↓

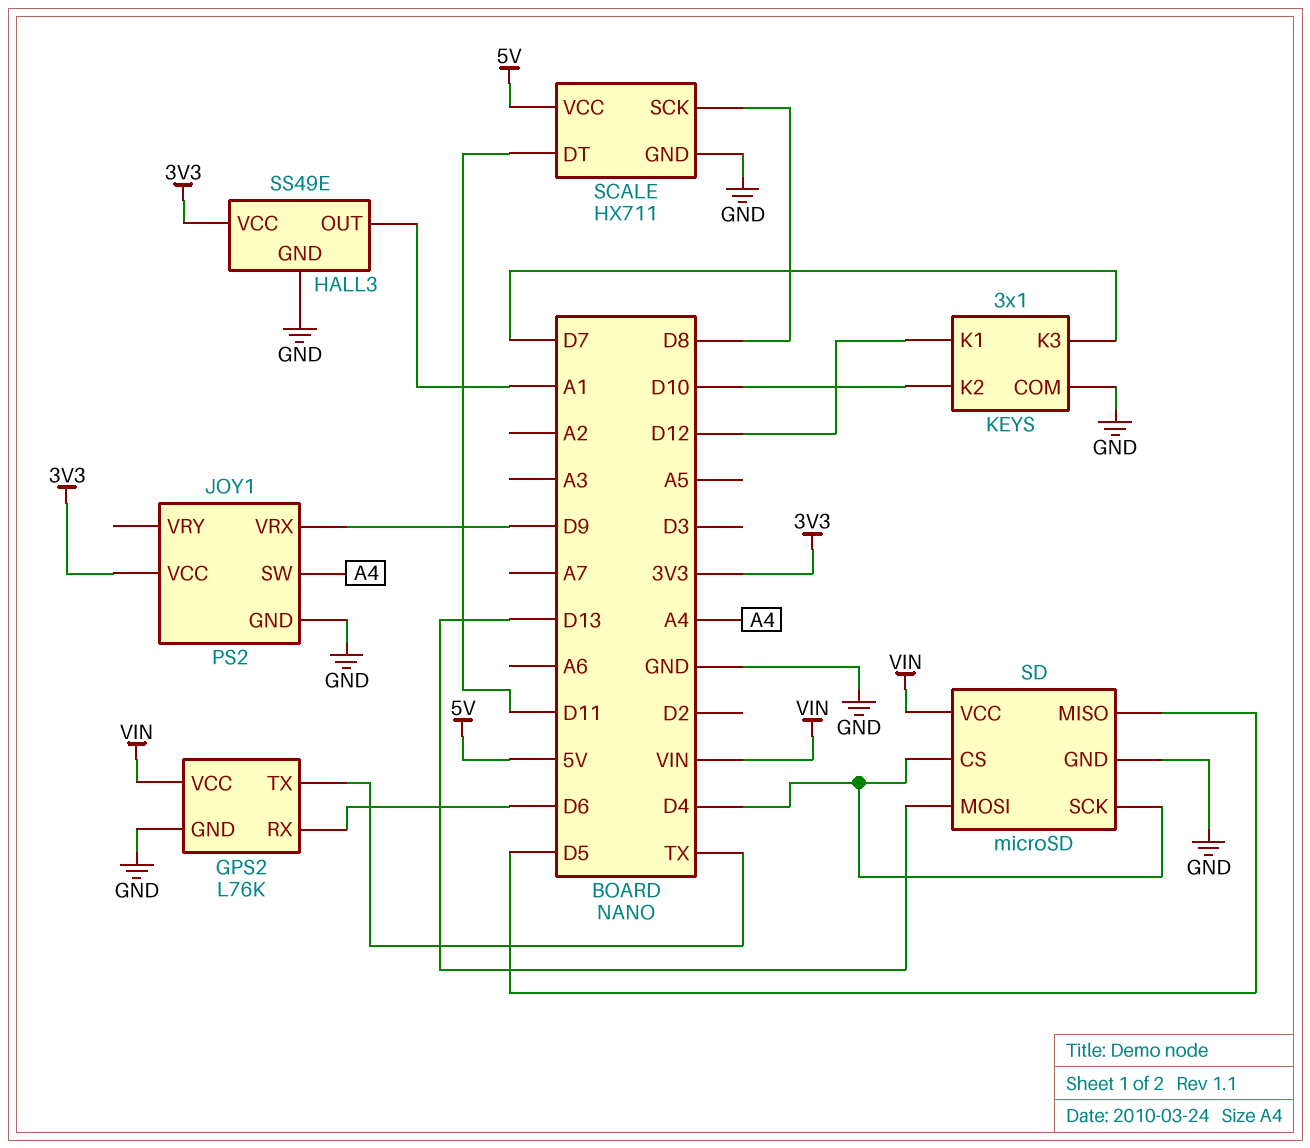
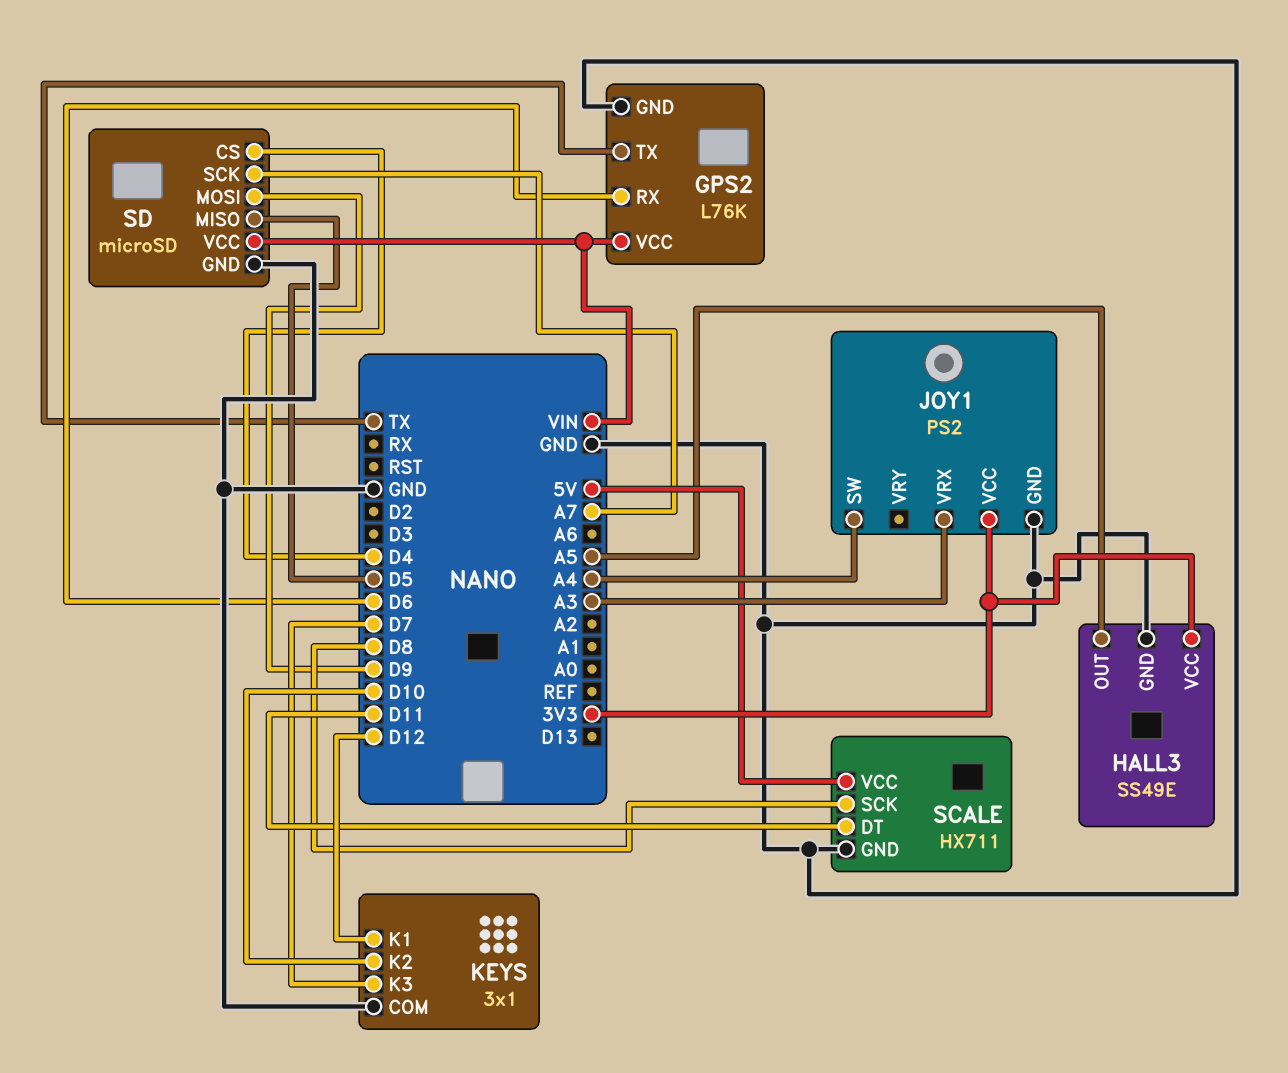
HALL3 pin OUT: A1 -> A5
JOY1 pin VRX: D9 -> A3
SD pin MOSI: D13 -> D9
SD pin SCK: D4 -> A7

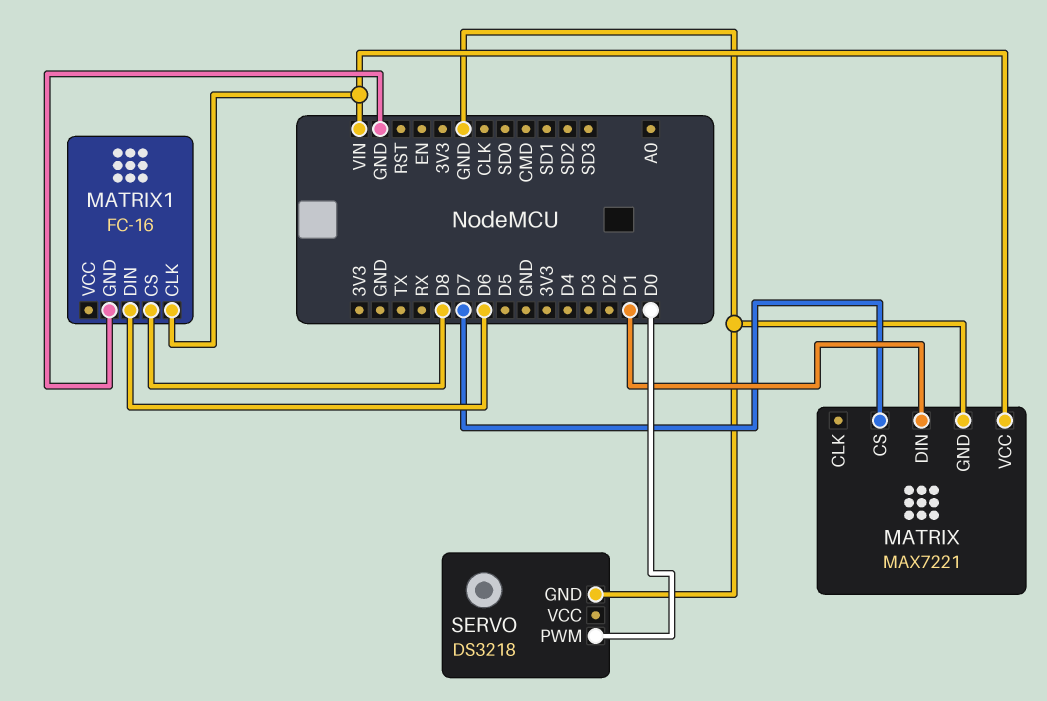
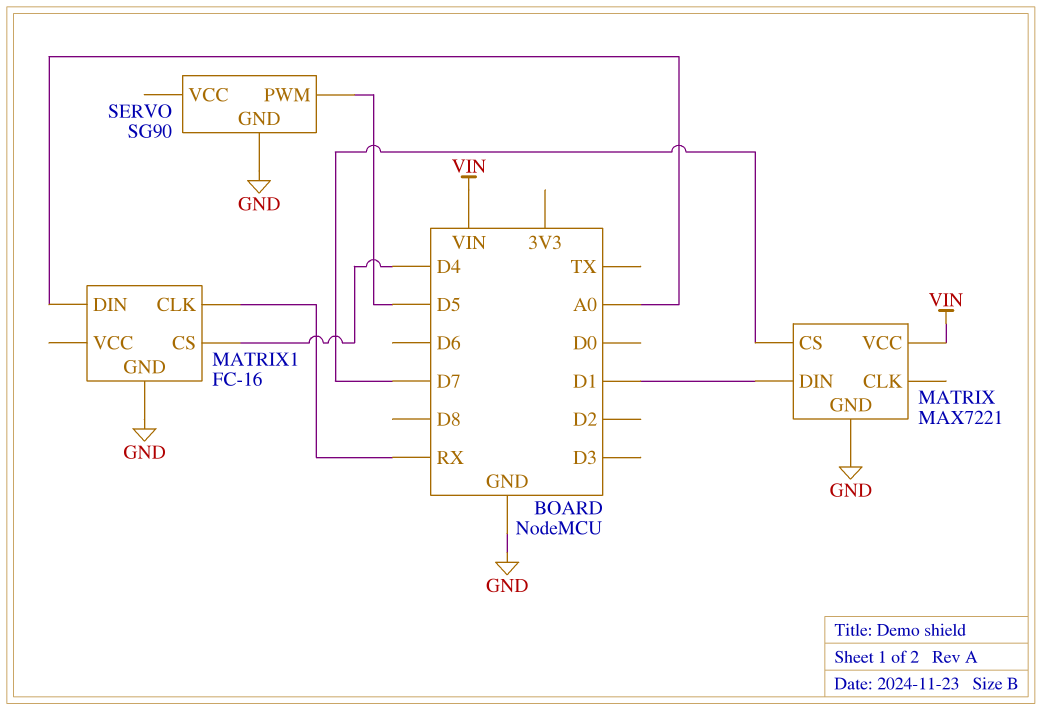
MATRIX1 pin CLK: VIN -> RX
MATRIX1 pin CS: D8 -> D4
MATRIX1 pin DIN: D6 -> A0
SERVO: DS3218 -> SG90
SERVO pin PWM: D0 -> D5

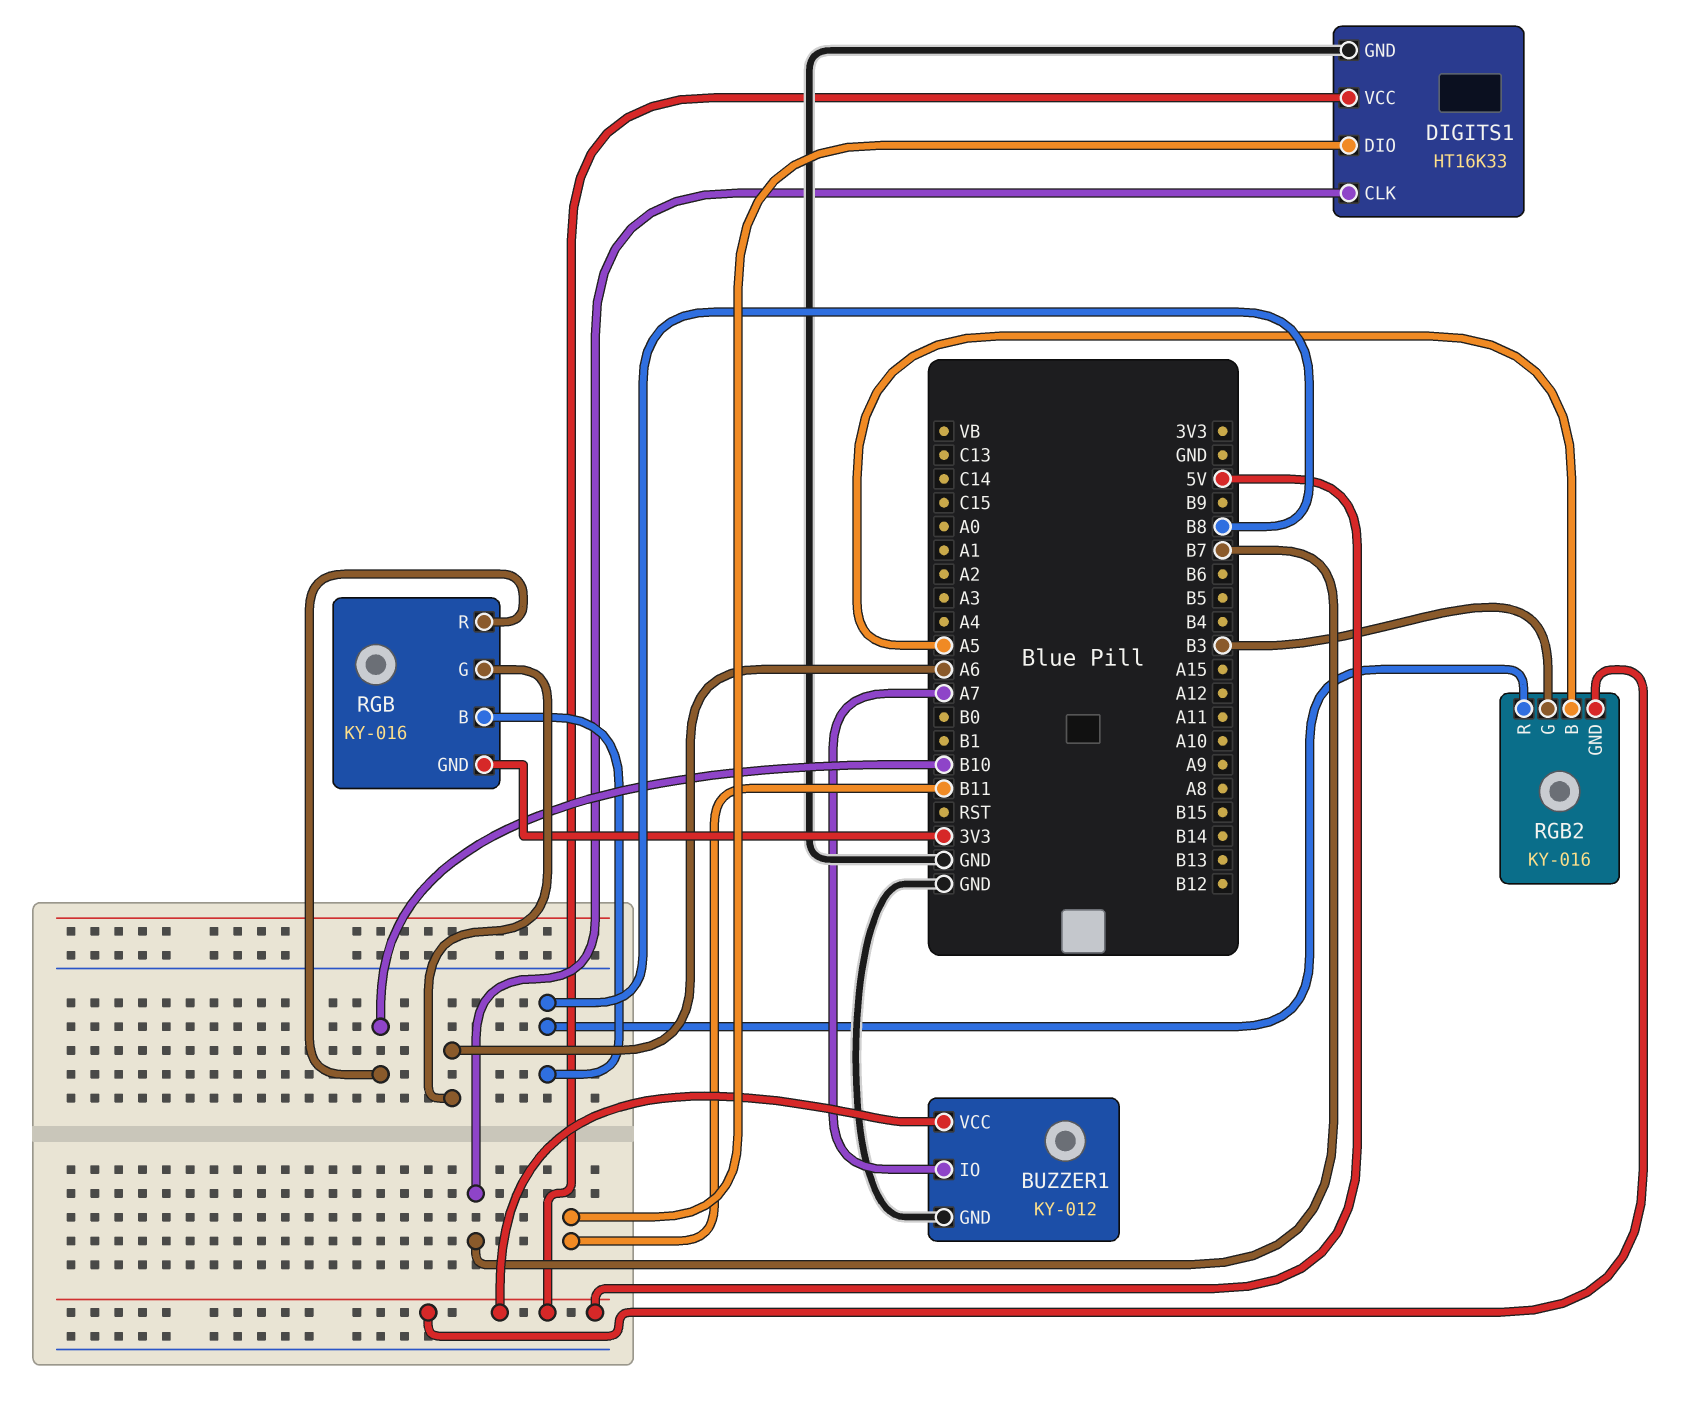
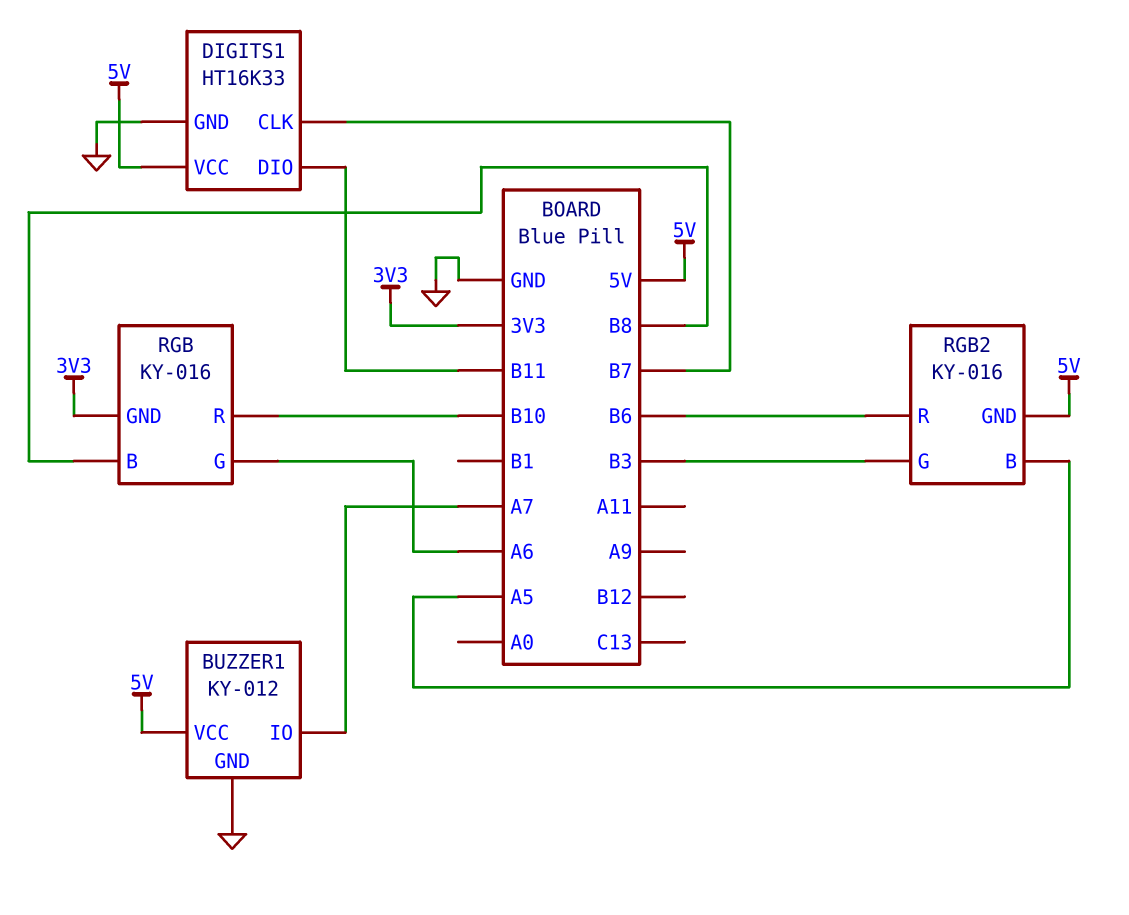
RGB2 pin R: B8 -> B6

↑

Return all the entries word for word, but omit any pictures they contain.

[SOLUTION TO THIS EXERCISE]
HALL3 pin OUT: A1 -> A5
JOY1 pin VRX: D9 -> A3
SD pin MOSI: D13 -> D9
SD pin SCK: D4 -> A7

MATRIX1 pin CLK: VIN -> RX
MATRIX1 pin CS: D8 -> D4
MATRIX1 pin DIN: D6 -> A0
SERVO: DS3218 -> SG90
SERVO pin PWM: D0 -> D5

RGB2 pin R: B8 -> B6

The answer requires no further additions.